== Segment start ==
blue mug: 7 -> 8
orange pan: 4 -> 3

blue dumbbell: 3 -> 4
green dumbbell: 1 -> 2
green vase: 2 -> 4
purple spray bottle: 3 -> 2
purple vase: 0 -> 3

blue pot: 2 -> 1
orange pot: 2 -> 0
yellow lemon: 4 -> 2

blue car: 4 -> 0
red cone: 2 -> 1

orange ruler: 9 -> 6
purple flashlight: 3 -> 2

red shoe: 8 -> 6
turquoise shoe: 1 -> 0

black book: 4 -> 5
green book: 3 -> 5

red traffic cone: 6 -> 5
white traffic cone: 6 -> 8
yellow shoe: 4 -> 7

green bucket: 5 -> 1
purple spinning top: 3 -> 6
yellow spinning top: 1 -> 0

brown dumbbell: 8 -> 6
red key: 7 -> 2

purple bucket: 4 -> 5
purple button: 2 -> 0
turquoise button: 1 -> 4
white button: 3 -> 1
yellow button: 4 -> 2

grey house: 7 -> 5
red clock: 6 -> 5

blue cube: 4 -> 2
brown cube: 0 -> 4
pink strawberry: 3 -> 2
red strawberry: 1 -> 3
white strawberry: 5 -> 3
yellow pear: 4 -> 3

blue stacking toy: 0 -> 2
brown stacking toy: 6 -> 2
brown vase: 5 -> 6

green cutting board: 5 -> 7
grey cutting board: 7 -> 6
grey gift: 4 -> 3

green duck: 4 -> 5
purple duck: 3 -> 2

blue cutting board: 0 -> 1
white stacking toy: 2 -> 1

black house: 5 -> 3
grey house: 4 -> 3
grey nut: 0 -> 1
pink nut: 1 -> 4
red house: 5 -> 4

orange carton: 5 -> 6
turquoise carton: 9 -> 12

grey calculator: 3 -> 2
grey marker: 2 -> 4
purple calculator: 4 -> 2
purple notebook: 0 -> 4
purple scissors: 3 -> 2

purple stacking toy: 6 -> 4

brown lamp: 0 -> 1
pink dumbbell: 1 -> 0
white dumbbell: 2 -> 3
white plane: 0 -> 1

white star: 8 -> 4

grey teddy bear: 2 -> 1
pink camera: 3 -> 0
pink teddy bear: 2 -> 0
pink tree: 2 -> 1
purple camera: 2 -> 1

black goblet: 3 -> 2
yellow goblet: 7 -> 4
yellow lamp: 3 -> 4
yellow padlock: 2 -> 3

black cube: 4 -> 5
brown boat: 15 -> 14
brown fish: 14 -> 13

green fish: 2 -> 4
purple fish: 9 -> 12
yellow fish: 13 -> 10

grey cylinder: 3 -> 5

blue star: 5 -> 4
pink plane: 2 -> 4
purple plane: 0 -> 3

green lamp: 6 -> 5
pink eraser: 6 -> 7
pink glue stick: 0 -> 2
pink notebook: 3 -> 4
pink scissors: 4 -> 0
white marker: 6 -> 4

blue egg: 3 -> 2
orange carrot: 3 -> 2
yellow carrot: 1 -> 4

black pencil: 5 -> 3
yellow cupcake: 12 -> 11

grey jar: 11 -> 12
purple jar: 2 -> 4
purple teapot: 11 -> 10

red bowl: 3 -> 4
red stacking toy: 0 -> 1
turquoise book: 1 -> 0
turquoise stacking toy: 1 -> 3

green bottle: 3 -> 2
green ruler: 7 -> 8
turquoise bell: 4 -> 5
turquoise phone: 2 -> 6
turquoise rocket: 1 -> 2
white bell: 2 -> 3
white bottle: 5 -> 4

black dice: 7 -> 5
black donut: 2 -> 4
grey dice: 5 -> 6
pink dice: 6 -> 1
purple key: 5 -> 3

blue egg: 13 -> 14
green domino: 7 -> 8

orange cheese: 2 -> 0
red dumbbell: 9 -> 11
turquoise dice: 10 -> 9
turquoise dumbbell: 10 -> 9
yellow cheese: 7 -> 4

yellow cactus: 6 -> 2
== Segment end ==
WORK TASK:
Each line of the listing needs to be transcribed exactly.

ANSWER SPACE:
blue mug: 7 -> 8
orange pan: 4 -> 3

blue dumbbell: 3 -> 4
green dumbbell: 1 -> 2
green vase: 2 -> 4
purple spray bottle: 3 -> 2
purple vase: 0 -> 3

blue pot: 2 -> 1
orange pot: 2 -> 0
yellow lemon: 4 -> 2

blue car: 4 -> 0
red cone: 2 -> 1

orange ruler: 9 -> 6
purple flashlight: 3 -> 2

red shoe: 8 -> 6
turquoise shoe: 1 -> 0

black book: 4 -> 5
green book: 3 -> 5

red traffic cone: 6 -> 5
white traffic cone: 6 -> 8
yellow shoe: 4 -> 7

green bucket: 5 -> 1
purple spinning top: 3 -> 6
yellow spinning top: 1 -> 0

brown dumbbell: 8 -> 6
red key: 7 -> 2

purple bucket: 4 -> 5
purple button: 2 -> 0
turquoise button: 1 -> 4
white button: 3 -> 1
yellow button: 4 -> 2

grey house: 7 -> 5
red clock: 6 -> 5

blue cube: 4 -> 2
brown cube: 0 -> 4
pink strawberry: 3 -> 2
red strawberry: 1 -> 3
white strawberry: 5 -> 3
yellow pear: 4 -> 3

blue stacking toy: 0 -> 2
brown stacking toy: 6 -> 2
brown vase: 5 -> 6

green cutting board: 5 -> 7
grey cutting board: 7 -> 6
grey gift: 4 -> 3

green duck: 4 -> 5
purple duck: 3 -> 2

blue cutting board: 0 -> 1
white stacking toy: 2 -> 1

black house: 5 -> 3
grey house: 4 -> 3
grey nut: 0 -> 1
pink nut: 1 -> 4
red house: 5 -> 4

orange carton: 5 -> 6
turquoise carton: 9 -> 12

grey calculator: 3 -> 2
grey marker: 2 -> 4
purple calculator: 4 -> 2
purple notebook: 0 -> 4
purple scissors: 3 -> 2

purple stacking toy: 6 -> 4

brown lamp: 0 -> 1
pink dumbbell: 1 -> 0
white dumbbell: 2 -> 3
white plane: 0 -> 1

white star: 8 -> 4

grey teddy bear: 2 -> 1
pink camera: 3 -> 0
pink teddy bear: 2 -> 0
pink tree: 2 -> 1
purple camera: 2 -> 1

black goblet: 3 -> 2
yellow goblet: 7 -> 4
yellow lamp: 3 -> 4
yellow padlock: 2 -> 3

black cube: 4 -> 5
brown boat: 15 -> 14
brown fish: 14 -> 13

green fish: 2 -> 4
purple fish: 9 -> 12
yellow fish: 13 -> 10

grey cylinder: 3 -> 5

blue star: 5 -> 4
pink plane: 2 -> 4
purple plane: 0 -> 3

green lamp: 6 -> 5
pink eraser: 6 -> 7
pink glue stick: 0 -> 2
pink notebook: 3 -> 4
pink scissors: 4 -> 0
white marker: 6 -> 4

blue egg: 3 -> 2
orange carrot: 3 -> 2
yellow carrot: 1 -> 4

black pencil: 5 -> 3
yellow cupcake: 12 -> 11

grey jar: 11 -> 12
purple jar: 2 -> 4
purple teapot: 11 -> 10

red bowl: 3 -> 4
red stacking toy: 0 -> 1
turquoise book: 1 -> 0
turquoise stacking toy: 1 -> 3

green bottle: 3 -> 2
green ruler: 7 -> 8
turquoise bell: 4 -> 5
turquoise phone: 2 -> 6
turquoise rocket: 1 -> 2
white bell: 2 -> 3
white bottle: 5 -> 4

black dice: 7 -> 5
black donut: 2 -> 4
grey dice: 5 -> 6
pink dice: 6 -> 1
purple key: 5 -> 3

blue egg: 13 -> 14
green domino: 7 -> 8

orange cheese: 2 -> 0
red dumbbell: 9 -> 11
turquoise dice: 10 -> 9
turquoise dumbbell: 10 -> 9
yellow cheese: 7 -> 4

yellow cactus: 6 -> 2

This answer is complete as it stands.